### INFORMATION SHOWN:
────────

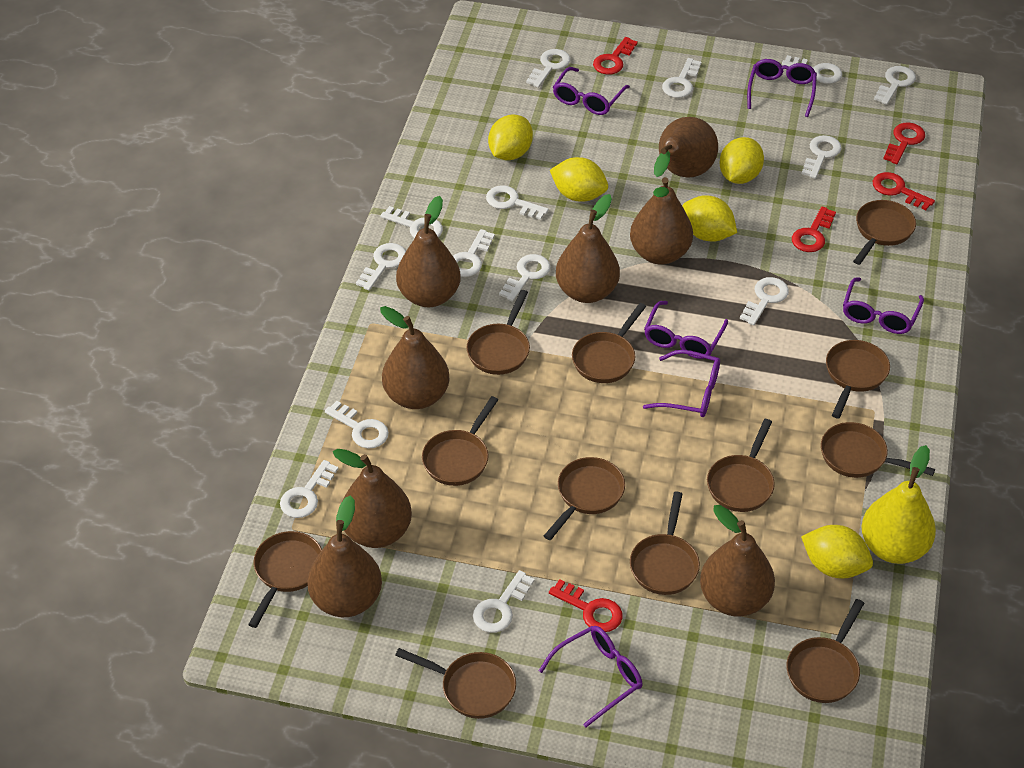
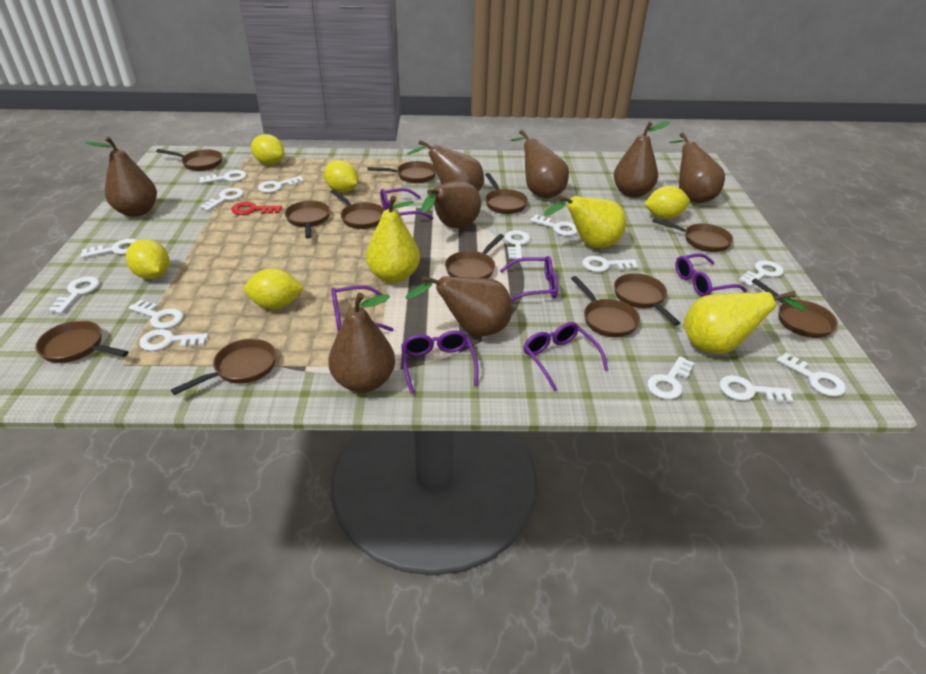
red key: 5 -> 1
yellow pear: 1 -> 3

────────

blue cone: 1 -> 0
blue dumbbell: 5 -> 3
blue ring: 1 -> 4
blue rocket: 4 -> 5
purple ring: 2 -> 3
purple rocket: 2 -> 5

────────

### TASK DIRECTIONS:
Both end lines included, restate word for word the lines above from the line with "blue dumbbell: 5 -> 3" to the line with "purple rocket: 2 -> 5", and nothing else.

### SOLUTION TO THIS PROBLEM:
blue dumbbell: 5 -> 3
blue ring: 1 -> 4
blue rocket: 4 -> 5
purple ring: 2 -> 3
purple rocket: 2 -> 5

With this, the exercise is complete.